**Extracted data**
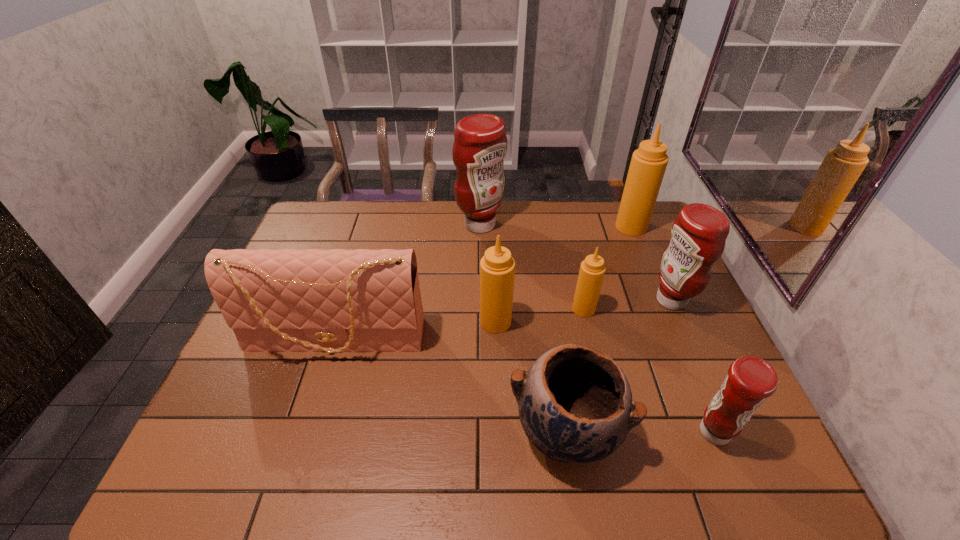
At what (x,y) coordinates should I click in order to perform the action: click on the biggest red condiment. Please return your answer as a coordinate pair (x, y). Looking at the image, I should click on (480, 143).

Where is `the farthest red condiment`? the farthest red condiment is located at coordinates (480, 143).

You are a GUI agent. You are given a task and a screenshot of the screen. Output one action in this format:
    pyautogui.click(x=<x>, y=<y>)
    Task: Click on the farthest tan condiment
    
    Given the screenshot: What is the action you would take?
    pyautogui.click(x=648, y=164)

Where is `the rightmost tan condiment`? the rightmost tan condiment is located at coordinates (648, 164).

Find the location of a particular element. This screenshot has height=540, width=960. the second smallest red condiment is located at coordinates (698, 236).

Locate an element on the screen. the second biggest tan condiment is located at coordinates coord(497,268).

Where is `handbag`? The image size is (960, 540). handbag is located at coordinates (289, 300).

I want to click on the leftmost object, so pyautogui.click(x=289, y=300).

Locate an element on the screen. the third condiment from left to right is located at coordinates (592, 270).

What are the coordinates of `the second tan condiment from right to left` in the screenshot? It's located at (592, 270).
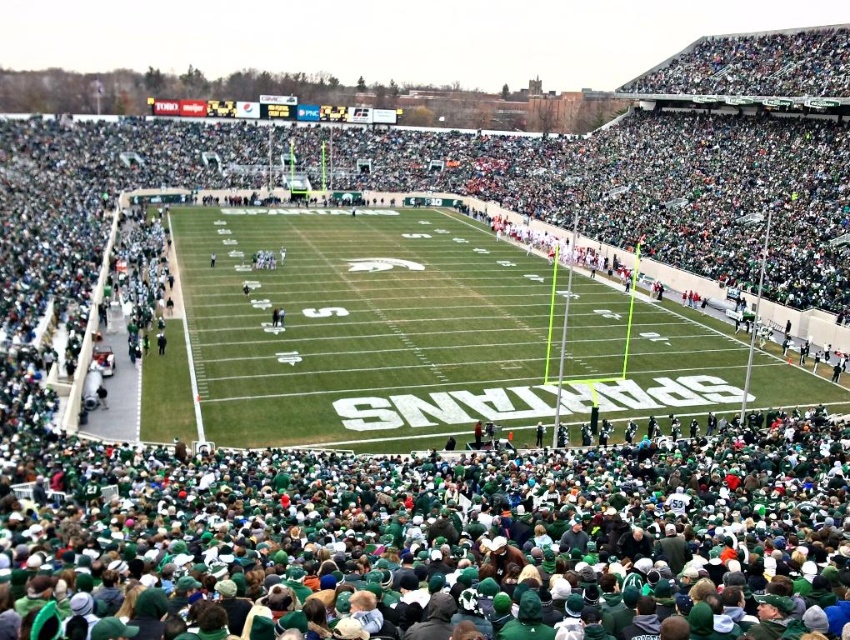
Question: Can you confirm if green fabric crowd at lower center is positioned to the left of green grass football field at center?

Choices:
 (A) no
 (B) yes

Answer: (A)

Question: Can you confirm if green fabric crowd at lower center is smaller than green grass football field at center?

Choices:
 (A) yes
 (B) no

Answer: (A)

Question: Is green fabric crowd at lower center below green grass football field at center?

Choices:
 (A) no
 (B) yes

Answer: (B)

Question: Among these points, which one is nearest to the camera?

Choices:
 (A) (315, 456)
 (B) (785, 369)

Answer: (A)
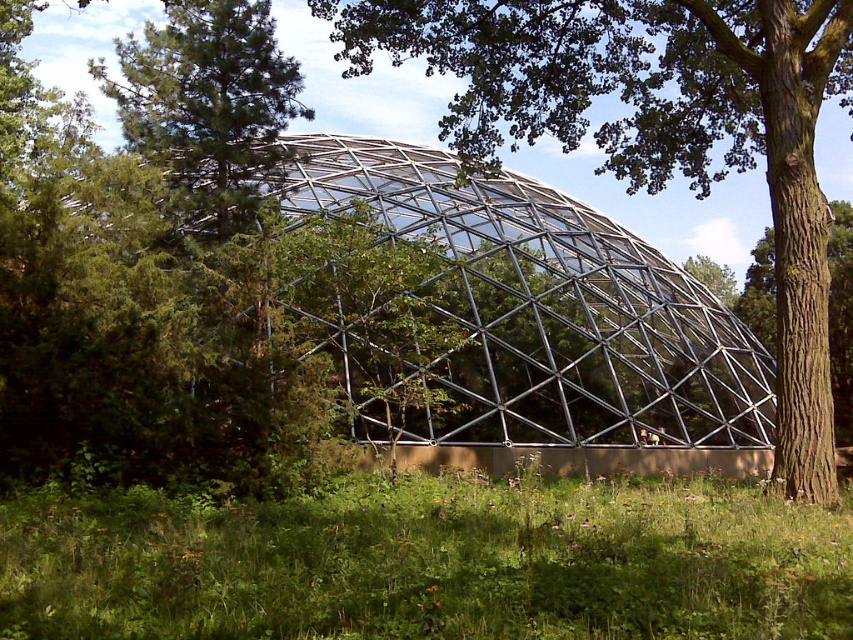
You are standing outside the geodesic dome and notice the green grass at center and the brown rough bark tree at right. Which of these two objects is larger in size?

The brown rough bark tree at right is larger than the green grass at center.

You are standing inside the geodesic dome and want to move from the point at coordinates point (704, 598) to the point at coordinates point (674, 120). Which direction should you move to get closer to your destination?

You should move backward because point (704, 598) is in front of point (674, 120), so moving backward will bring you closer to the destination.

You are planning to place a small garden statue that requires a 2x2 meter space. Based on the scene, can the green grass at center accommodate this statue without encroaching on the brown rough tree at center?

The green grass at center has a smaller size compared to brown rough tree at center, so it may not have enough space to accommodate a 2x2 meter statue without overlapping with the tree.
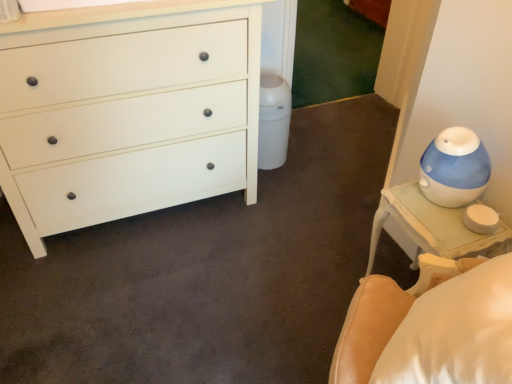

**Exercise brief**
Reproduce all of the lines above word for word, but leave out the pictures.

**Solution for this task**
At what (x,y) coordinates should I click in order to perform the action: click on the biggest red condiment. Please return your answer as a coordinate pair (x, y). Looking at the image, I should click on (480, 143).

Where is `the farthest red condiment`? the farthest red condiment is located at coordinates (480, 143).

You are a GUI agent. You are given a task and a screenshot of the screen. Output one action in this format:
    pyautogui.click(x=<x>, y=<y>)
    Task: Click on the farthest tan condiment
    
    Given the screenshot: What is the action you would take?
    pyautogui.click(x=648, y=164)

Where is `the rightmost tan condiment`? the rightmost tan condiment is located at coordinates (648, 164).

Find the location of a particular element. This screenshot has height=540, width=960. the second smallest red condiment is located at coordinates (698, 236).

Locate an element on the screen. the second biggest tan condiment is located at coordinates coord(497,268).

Where is `handbag`? The image size is (960, 540). handbag is located at coordinates (289, 300).

I want to click on the leftmost object, so pyautogui.click(x=289, y=300).

Locate an element on the screen. the third condiment from left to right is located at coordinates (592, 270).

What are the coordinates of `the second tan condiment from right to left` in the screenshot? It's located at (592, 270).
Question: Can you confirm if green fabric crowd at lower center is positioned to the left of green grass football field at center?

Choices:
 (A) no
 (B) yes

Answer: (A)

Question: Can you confirm if green fabric crowd at lower center is smaller than green grass football field at center?

Choices:
 (A) yes
 (B) no

Answer: (A)

Question: Is green fabric crowd at lower center below green grass football field at center?

Choices:
 (A) no
 (B) yes

Answer: (B)

Question: Among these points, which one is nearest to the camera?

Choices:
 (A) (315, 456)
 (B) (785, 369)

Answer: (A)
You are standing outside the geodesic dome and notice the green grass at center and the brown rough bark tree at right. Which of these two objects is larger in size?

The brown rough bark tree at right is larger than the green grass at center.

You are standing inside the geodesic dome and want to move from the point at coordinates point (704, 598) to the point at coordinates point (674, 120). Which direction should you move to get closer to your destination?

You should move backward because point (704, 598) is in front of point (674, 120), so moving backward will bring you closer to the destination.

You are planning to place a small garden statue that requires a 2x2 meter space. Based on the scene, can the green grass at center accommodate this statue without encroaching on the brown rough tree at center?

The green grass at center has a smaller size compared to brown rough tree at center, so it may not have enough space to accommodate a 2x2 meter statue without overlapping with the tree.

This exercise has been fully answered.